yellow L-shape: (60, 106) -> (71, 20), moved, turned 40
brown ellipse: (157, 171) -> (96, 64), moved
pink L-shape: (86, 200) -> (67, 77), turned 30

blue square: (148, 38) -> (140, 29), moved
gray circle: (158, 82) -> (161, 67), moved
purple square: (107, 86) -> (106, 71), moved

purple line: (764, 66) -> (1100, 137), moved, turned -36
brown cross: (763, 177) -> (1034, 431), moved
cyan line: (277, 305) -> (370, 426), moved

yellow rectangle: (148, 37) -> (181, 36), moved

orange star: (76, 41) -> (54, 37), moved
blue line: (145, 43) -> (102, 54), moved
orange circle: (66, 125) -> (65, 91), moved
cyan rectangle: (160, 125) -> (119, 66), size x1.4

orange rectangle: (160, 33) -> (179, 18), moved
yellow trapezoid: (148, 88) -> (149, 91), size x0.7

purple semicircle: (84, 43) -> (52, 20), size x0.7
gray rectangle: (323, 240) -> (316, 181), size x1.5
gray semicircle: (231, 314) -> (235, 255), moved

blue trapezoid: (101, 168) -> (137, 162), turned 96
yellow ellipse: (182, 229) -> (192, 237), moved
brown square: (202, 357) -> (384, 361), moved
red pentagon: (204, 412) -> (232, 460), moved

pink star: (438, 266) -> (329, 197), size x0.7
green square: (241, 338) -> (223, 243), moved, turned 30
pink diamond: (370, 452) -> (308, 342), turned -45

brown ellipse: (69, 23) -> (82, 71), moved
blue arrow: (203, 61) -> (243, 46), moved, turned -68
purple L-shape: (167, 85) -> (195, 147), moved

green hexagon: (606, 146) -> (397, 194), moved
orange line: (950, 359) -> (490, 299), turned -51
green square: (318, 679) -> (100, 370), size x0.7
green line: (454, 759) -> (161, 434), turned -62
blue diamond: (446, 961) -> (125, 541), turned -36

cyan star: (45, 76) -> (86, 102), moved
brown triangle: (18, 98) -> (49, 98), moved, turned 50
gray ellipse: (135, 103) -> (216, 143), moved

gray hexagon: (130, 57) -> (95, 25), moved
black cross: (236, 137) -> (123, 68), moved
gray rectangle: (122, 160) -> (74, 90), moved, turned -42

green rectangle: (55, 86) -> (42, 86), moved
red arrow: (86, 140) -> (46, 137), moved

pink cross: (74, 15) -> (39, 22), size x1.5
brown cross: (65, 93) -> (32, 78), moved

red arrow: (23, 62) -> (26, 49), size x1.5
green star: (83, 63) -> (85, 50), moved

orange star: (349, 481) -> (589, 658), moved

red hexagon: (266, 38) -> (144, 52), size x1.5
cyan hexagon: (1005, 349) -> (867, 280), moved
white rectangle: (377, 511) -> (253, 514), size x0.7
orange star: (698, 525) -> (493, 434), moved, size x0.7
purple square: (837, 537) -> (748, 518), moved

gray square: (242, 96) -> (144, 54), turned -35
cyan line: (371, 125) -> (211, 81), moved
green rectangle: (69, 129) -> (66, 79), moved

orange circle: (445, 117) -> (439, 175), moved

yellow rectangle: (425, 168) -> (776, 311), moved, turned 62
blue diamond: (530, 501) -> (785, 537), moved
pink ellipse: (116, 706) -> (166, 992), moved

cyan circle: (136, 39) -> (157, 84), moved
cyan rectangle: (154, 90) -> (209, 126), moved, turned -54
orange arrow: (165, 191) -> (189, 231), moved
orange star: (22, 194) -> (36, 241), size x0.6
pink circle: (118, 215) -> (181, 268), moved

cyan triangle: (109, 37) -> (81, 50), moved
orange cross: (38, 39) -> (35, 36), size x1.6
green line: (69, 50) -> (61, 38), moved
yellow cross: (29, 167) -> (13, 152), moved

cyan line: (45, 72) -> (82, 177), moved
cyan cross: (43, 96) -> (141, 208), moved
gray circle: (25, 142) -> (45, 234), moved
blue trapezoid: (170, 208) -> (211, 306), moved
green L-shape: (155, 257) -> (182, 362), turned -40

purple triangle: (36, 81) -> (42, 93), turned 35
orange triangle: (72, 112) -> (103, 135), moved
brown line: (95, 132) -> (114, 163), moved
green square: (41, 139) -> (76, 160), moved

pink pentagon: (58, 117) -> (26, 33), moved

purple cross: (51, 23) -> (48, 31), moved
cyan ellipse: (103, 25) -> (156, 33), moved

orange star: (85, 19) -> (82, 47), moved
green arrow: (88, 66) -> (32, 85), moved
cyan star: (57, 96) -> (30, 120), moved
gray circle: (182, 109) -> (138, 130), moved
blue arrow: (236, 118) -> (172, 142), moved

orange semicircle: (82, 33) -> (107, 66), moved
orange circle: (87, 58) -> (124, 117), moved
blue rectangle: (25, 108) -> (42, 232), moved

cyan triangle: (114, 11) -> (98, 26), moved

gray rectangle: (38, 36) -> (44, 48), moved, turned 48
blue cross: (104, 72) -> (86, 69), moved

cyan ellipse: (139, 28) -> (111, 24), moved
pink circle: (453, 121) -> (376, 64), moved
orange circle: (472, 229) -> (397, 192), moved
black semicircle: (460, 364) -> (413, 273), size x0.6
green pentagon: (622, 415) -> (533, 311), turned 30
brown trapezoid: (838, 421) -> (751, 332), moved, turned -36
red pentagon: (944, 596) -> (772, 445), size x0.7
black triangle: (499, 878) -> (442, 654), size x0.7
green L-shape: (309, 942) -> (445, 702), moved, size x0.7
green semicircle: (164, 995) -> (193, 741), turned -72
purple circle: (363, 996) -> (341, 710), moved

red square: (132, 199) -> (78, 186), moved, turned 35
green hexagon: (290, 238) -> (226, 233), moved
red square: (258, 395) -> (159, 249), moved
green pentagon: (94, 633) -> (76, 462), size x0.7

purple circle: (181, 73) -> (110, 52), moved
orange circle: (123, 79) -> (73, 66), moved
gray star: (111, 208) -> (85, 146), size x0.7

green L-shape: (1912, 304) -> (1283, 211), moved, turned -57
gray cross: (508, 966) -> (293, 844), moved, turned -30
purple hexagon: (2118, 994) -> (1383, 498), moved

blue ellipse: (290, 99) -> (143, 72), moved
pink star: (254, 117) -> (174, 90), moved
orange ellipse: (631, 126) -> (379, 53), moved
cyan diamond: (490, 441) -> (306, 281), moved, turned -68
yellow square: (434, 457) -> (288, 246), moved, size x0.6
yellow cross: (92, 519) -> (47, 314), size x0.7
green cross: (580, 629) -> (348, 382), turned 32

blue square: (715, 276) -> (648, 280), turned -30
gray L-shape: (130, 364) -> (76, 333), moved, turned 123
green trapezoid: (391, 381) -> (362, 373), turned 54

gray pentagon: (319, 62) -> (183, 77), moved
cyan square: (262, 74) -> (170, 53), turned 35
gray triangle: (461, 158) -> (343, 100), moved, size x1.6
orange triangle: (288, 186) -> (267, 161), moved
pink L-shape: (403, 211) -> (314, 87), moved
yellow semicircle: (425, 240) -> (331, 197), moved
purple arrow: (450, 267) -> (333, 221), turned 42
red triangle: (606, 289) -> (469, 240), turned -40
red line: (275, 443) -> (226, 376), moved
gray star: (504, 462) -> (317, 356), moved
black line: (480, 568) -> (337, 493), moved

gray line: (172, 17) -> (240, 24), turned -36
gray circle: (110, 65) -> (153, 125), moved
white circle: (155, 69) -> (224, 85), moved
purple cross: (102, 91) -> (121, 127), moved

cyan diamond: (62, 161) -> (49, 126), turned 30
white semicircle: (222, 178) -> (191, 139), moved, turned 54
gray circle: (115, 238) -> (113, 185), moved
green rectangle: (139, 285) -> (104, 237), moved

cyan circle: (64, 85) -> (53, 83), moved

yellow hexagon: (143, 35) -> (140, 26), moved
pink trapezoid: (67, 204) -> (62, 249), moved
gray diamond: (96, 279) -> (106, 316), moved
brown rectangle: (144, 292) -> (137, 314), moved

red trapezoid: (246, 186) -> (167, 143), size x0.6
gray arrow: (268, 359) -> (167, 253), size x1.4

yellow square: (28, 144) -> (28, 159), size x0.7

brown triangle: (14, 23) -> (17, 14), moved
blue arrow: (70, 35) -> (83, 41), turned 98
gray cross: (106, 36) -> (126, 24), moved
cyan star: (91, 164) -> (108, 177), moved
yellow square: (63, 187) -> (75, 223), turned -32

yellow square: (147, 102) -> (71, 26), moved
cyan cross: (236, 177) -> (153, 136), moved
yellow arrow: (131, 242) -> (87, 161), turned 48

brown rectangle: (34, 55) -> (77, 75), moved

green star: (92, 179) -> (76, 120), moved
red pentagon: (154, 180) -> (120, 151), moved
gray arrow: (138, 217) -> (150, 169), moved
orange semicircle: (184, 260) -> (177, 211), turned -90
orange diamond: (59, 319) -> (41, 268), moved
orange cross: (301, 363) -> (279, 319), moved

• • •

Instructions to follow: Tell how many lines in the data hold the string "trapezoid", giving the number by itself.

Task answer: 7